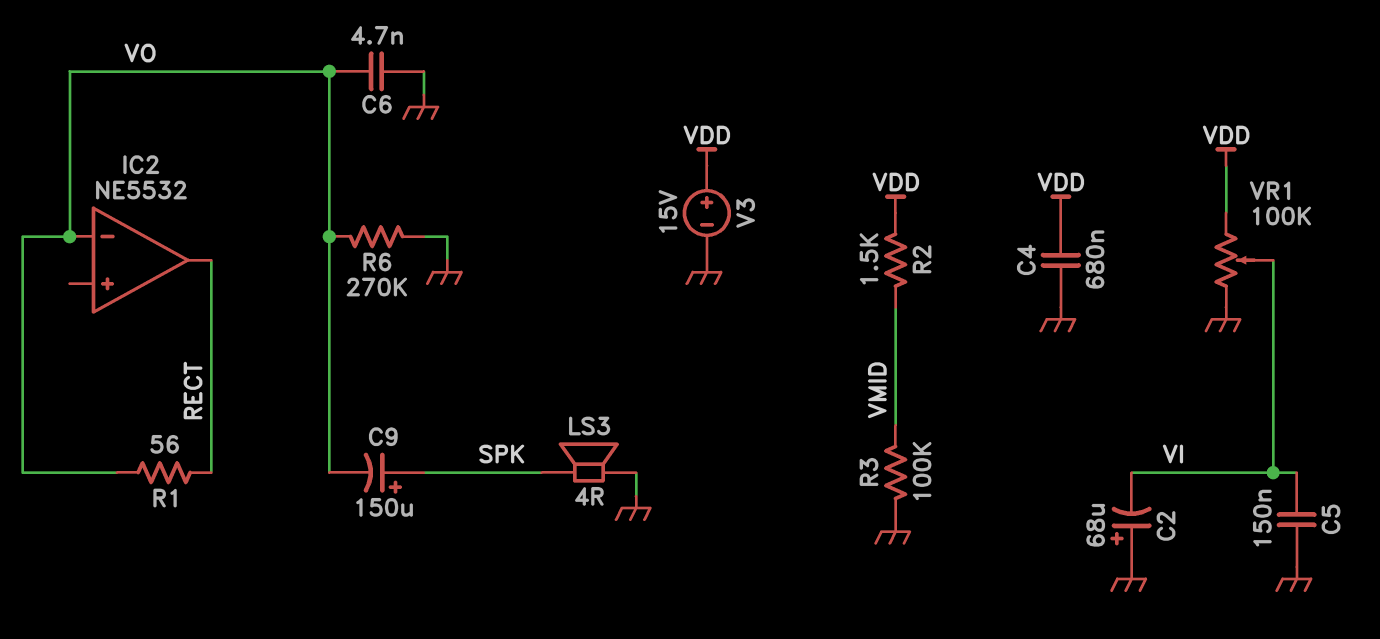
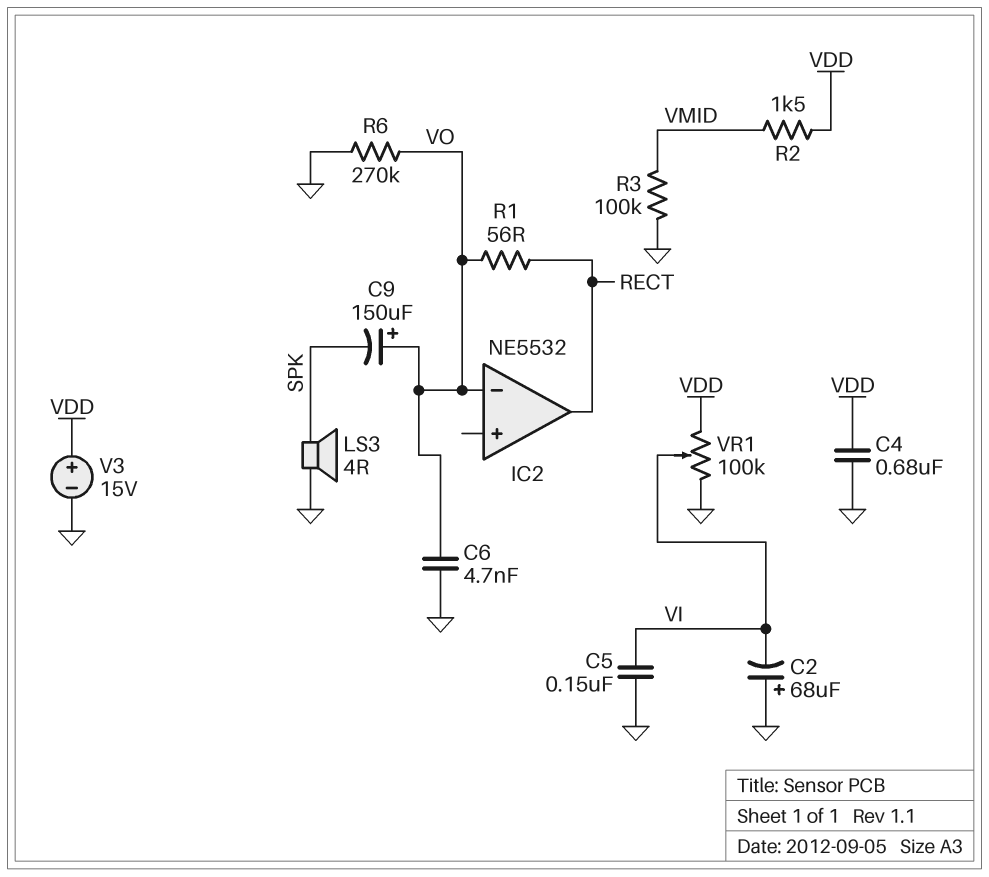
C9: 150uF (plus SPK, minus VO) -> 150uF (plus VO, minus SPK)

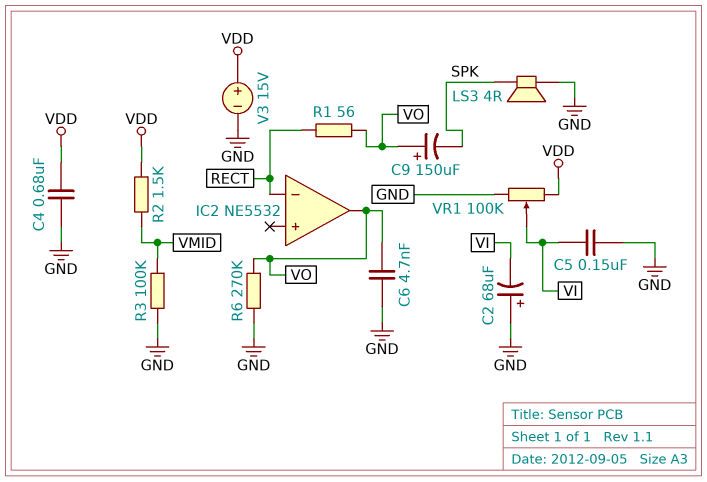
IC2 pin in-: VO -> RECT
IC2 pin out: RECT -> VO

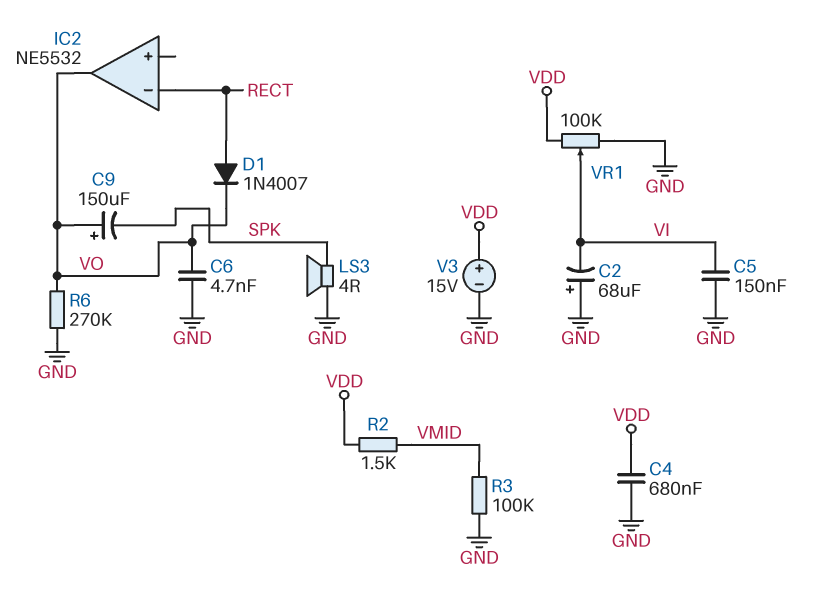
D1: none -> diode 1N4007 (A RECT, K VO)
R1: 56 (RECT, VO) -> none

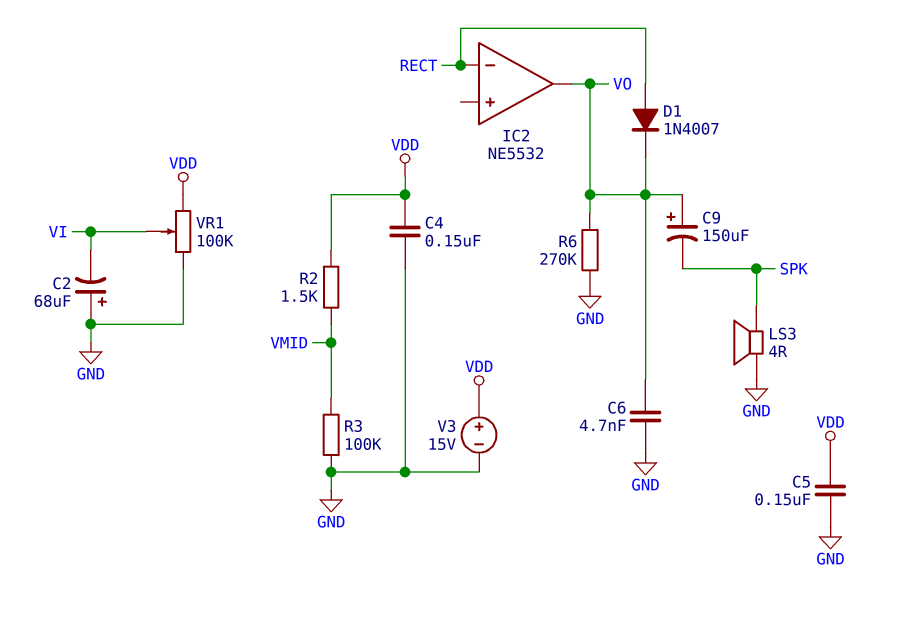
C4: 680nF (GND, VDD) -> 150nF (GND, VDD)
C5: 150nF (GND, VI) -> 150nF (GND, VDD)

» Work to be completed: Transcribe every line in the entries above, taking out only the images.

» Task result:
C9: 150uF (plus SPK, minus VO) -> 150uF (plus VO, minus SPK)

IC2 pin in-: VO -> RECT
IC2 pin out: RECT -> VO

D1: none -> diode 1N4007 (A RECT, K VO)
R1: 56 (RECT, VO) -> none

C4: 680nF (GND, VDD) -> 150nF (GND, VDD)
C5: 150nF (GND, VI) -> 150nF (GND, VDD)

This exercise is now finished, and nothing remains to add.